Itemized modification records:

_ _ _

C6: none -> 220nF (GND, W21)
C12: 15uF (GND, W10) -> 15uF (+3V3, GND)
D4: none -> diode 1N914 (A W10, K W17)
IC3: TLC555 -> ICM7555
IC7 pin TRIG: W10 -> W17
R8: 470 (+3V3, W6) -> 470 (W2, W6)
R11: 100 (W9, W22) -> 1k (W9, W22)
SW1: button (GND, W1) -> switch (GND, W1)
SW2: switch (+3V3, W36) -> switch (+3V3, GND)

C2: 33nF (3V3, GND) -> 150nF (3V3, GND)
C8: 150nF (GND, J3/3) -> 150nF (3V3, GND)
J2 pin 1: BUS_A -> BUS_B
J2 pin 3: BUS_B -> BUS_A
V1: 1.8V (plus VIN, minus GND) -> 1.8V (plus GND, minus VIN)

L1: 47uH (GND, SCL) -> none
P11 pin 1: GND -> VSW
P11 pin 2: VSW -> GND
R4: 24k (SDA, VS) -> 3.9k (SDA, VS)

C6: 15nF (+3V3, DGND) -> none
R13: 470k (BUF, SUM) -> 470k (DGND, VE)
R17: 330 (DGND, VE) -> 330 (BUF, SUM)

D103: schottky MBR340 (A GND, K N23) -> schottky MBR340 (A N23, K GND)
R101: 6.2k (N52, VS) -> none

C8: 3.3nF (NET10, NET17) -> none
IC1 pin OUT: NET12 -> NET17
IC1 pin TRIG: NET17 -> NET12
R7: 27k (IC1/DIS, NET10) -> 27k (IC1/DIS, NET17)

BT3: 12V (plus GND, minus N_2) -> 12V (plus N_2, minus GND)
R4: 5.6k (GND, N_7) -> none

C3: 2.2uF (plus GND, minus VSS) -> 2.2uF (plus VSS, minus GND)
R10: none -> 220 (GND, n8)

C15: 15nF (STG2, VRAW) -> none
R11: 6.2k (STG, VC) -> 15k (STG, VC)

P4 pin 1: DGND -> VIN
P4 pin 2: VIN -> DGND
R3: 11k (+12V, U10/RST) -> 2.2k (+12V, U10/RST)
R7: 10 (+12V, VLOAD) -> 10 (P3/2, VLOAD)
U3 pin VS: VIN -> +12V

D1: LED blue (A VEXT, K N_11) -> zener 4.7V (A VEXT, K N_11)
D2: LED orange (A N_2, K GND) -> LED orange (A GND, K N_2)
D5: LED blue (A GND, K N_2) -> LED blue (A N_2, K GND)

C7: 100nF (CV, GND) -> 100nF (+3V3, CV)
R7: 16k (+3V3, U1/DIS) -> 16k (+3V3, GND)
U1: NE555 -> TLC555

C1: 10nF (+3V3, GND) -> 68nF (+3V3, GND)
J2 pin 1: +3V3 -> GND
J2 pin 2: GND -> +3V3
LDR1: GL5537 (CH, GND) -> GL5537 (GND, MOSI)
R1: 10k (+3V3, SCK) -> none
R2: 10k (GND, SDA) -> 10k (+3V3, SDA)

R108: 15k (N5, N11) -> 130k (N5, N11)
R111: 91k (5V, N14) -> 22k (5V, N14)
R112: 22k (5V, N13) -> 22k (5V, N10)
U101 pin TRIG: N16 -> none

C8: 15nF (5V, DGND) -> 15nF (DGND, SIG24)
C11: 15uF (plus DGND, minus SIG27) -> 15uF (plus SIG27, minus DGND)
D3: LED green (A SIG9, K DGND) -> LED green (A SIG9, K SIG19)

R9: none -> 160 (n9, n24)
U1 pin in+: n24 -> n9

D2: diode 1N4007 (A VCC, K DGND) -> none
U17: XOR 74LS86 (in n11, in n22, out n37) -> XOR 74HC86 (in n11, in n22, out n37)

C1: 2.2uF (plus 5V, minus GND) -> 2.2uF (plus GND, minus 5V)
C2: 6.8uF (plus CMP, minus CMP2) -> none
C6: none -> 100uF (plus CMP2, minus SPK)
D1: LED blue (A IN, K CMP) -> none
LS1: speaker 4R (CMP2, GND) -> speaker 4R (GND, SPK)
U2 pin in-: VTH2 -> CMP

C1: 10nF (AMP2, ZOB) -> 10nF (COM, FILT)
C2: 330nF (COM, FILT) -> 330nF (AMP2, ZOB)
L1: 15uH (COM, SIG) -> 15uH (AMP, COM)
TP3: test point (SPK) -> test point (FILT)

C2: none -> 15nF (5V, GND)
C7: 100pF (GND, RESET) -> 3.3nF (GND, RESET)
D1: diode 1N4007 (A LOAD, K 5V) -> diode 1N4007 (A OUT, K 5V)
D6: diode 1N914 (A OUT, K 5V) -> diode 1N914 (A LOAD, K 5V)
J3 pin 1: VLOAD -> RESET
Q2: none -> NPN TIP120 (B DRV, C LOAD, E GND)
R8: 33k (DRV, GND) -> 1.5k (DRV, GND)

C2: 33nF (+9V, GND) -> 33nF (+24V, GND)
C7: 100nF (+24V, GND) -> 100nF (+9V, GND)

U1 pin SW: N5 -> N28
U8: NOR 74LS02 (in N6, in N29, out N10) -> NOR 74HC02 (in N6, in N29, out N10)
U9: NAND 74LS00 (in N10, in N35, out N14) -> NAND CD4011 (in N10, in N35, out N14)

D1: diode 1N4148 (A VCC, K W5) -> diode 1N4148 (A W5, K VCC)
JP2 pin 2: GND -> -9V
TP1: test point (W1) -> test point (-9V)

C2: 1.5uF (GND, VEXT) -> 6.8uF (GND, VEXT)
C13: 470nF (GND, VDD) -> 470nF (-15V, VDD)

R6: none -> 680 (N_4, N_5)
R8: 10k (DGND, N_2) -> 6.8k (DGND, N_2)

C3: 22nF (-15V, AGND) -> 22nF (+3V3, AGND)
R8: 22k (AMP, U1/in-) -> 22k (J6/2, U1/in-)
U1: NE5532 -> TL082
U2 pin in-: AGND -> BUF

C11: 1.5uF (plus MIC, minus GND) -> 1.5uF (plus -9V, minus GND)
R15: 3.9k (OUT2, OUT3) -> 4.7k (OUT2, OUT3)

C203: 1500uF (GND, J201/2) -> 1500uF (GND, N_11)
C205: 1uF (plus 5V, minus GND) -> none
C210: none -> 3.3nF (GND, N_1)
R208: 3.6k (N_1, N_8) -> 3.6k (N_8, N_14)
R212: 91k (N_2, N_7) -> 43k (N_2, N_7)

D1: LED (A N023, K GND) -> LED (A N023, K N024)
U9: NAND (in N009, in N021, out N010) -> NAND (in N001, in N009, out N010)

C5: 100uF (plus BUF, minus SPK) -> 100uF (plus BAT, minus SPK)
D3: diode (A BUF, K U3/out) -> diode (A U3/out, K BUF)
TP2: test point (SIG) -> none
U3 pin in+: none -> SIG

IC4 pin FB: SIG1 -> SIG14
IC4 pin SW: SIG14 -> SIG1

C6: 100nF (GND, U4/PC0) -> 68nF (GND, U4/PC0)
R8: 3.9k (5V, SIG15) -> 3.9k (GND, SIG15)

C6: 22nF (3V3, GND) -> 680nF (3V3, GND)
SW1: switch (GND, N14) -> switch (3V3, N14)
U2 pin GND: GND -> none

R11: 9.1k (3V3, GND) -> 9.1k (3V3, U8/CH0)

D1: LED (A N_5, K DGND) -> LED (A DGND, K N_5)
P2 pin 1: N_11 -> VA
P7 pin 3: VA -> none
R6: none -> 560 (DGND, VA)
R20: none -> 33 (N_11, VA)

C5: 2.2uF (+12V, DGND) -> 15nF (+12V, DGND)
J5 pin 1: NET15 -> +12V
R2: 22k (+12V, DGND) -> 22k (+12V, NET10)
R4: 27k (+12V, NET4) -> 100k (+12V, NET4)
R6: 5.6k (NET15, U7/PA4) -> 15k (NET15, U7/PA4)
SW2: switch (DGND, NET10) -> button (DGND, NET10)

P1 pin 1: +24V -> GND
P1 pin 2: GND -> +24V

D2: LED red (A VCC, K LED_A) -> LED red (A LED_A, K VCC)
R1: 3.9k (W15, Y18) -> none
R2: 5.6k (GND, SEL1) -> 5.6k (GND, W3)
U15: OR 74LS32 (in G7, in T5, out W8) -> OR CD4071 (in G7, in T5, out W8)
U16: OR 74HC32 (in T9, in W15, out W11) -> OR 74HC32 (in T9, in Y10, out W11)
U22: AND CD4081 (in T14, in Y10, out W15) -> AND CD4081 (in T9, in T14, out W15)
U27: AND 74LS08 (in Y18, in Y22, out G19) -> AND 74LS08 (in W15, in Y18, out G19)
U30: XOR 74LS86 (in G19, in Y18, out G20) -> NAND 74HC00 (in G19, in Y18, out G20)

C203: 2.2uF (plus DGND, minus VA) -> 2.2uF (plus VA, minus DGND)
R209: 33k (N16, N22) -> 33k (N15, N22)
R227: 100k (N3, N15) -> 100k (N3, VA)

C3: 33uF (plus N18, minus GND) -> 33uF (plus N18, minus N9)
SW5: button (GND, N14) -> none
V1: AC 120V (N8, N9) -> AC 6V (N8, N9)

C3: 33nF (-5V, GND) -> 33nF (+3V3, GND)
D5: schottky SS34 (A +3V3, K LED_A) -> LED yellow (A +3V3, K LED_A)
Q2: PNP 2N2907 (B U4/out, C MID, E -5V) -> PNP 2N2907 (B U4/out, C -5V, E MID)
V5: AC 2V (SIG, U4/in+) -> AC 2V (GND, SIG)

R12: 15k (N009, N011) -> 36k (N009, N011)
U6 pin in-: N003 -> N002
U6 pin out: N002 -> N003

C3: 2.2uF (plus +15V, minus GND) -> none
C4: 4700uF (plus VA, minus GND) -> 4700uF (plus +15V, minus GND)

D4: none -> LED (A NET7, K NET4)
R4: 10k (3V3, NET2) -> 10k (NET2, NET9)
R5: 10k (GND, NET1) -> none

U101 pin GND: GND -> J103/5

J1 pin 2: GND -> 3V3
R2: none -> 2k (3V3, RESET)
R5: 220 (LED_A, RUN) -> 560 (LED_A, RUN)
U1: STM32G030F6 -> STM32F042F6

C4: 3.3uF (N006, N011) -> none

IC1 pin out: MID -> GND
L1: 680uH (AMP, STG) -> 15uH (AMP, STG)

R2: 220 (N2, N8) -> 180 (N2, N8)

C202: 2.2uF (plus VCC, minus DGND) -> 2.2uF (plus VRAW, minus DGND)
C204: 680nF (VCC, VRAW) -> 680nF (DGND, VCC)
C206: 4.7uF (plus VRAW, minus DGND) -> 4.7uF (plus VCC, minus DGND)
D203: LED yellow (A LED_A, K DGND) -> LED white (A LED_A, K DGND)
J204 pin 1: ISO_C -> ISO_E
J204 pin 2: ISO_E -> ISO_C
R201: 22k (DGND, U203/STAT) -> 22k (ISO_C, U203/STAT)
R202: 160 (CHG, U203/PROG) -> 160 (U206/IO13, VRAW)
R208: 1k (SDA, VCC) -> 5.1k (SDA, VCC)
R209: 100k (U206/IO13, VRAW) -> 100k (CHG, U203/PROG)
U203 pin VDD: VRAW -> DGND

_ _ _

> [Activity]: Reproduce the records above line by line, without any change, up to and including the line that holds "R11: 100 (W9, W22) -> 1k (W9, W22)".

> [Task solution]:
C6: none -> 220nF (GND, W21)
C12: 15uF (GND, W10) -> 15uF (+3V3, GND)
D4: none -> diode 1N914 (A W10, K W17)
IC3: TLC555 -> ICM7555
IC7 pin TRIG: W10 -> W17
R8: 470 (+3V3, W6) -> 470 (W2, W6)
R11: 100 (W9, W22) -> 1k (W9, W22)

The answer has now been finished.